Stored items from a collection:
::::
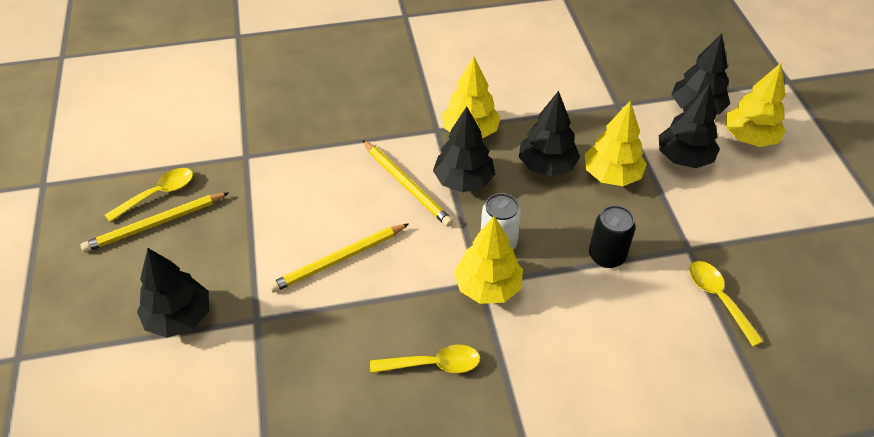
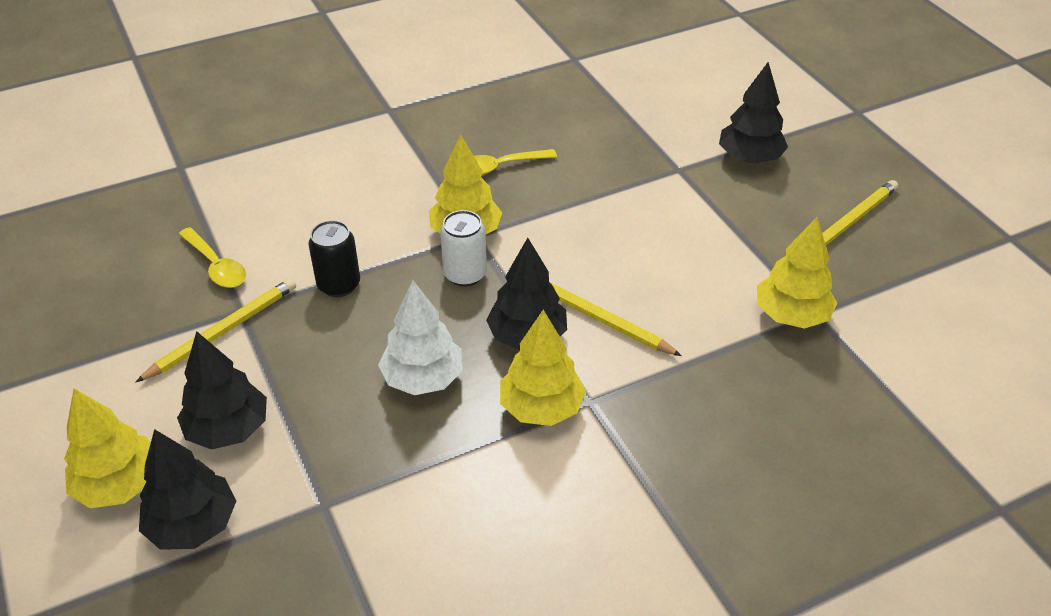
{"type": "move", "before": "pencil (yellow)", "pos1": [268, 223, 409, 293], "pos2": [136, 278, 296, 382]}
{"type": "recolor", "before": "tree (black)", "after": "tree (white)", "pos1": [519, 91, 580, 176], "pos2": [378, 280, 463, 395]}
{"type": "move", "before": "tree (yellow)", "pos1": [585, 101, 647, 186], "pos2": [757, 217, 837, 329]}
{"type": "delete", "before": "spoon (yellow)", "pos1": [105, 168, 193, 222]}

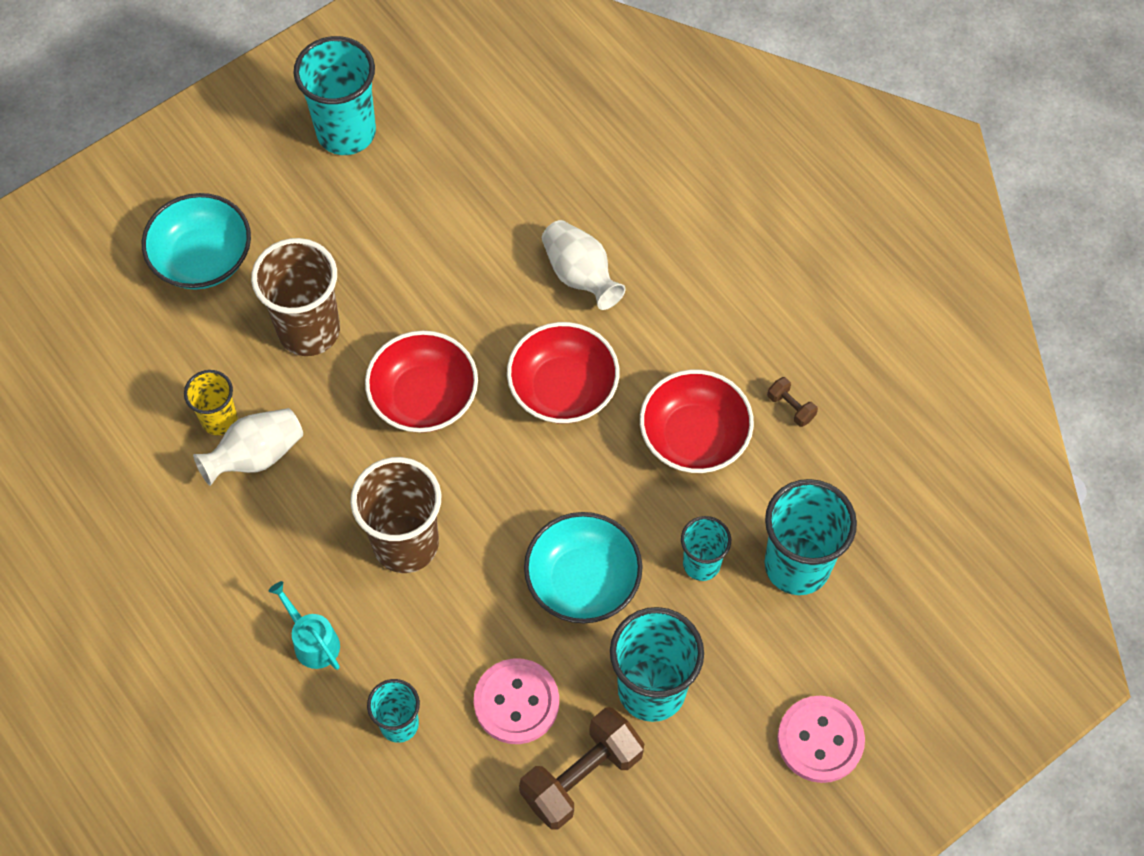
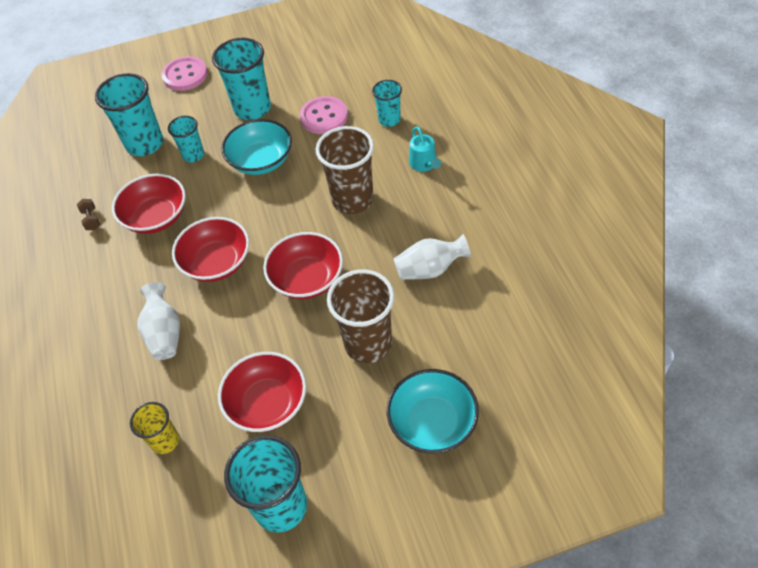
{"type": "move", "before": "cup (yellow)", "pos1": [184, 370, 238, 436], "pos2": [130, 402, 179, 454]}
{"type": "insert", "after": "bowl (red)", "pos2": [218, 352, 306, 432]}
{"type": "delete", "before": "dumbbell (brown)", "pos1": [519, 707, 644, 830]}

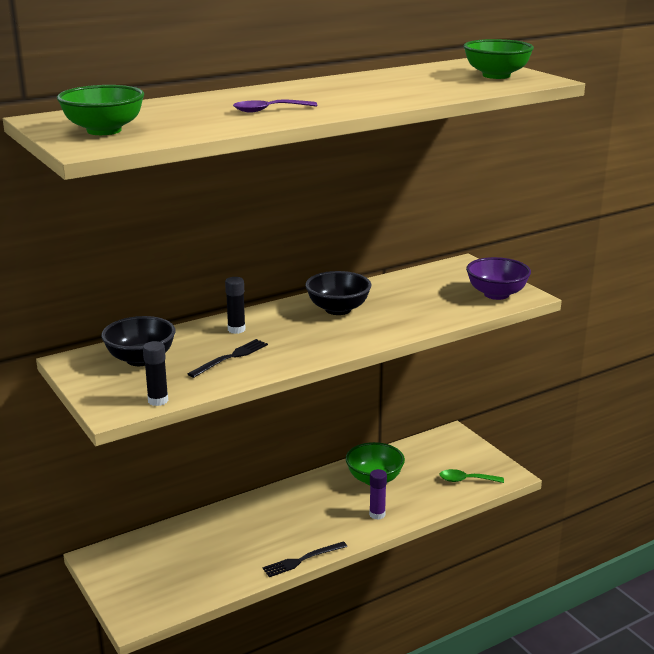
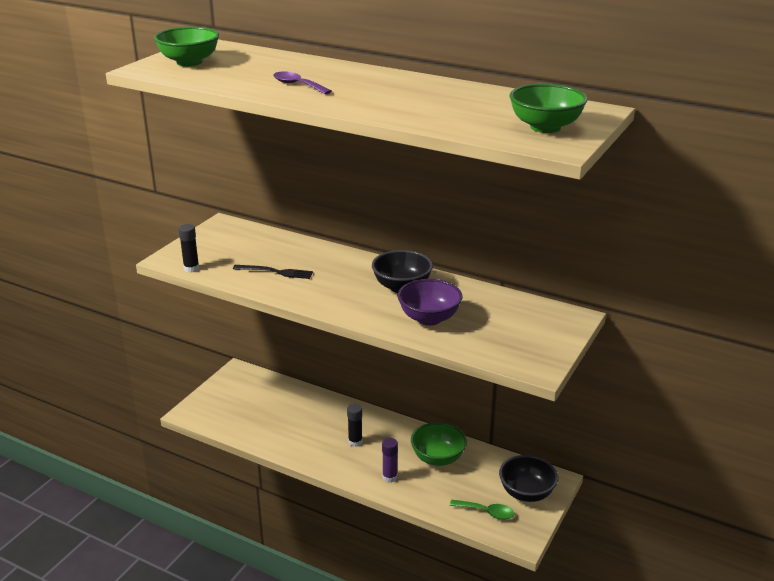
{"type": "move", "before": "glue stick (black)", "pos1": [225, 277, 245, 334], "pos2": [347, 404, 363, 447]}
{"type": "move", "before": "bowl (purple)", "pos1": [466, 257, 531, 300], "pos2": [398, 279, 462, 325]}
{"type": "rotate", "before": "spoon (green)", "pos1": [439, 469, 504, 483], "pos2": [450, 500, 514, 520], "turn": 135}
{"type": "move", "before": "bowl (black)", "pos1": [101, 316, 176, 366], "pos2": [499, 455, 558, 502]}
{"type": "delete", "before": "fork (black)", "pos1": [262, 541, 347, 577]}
::::
Your task: Please go through the entries and show every line with the word "tree".

Answer:
{"type": "recolor", "before": "tree (black)", "after": "tree (white)", "pos1": [519, 91, 580, 176], "pos2": [378, 280, 463, 395]}
{"type": "move", "before": "tree (yellow)", "pos1": [585, 101, 647, 186], "pos2": [757, 217, 837, 329]}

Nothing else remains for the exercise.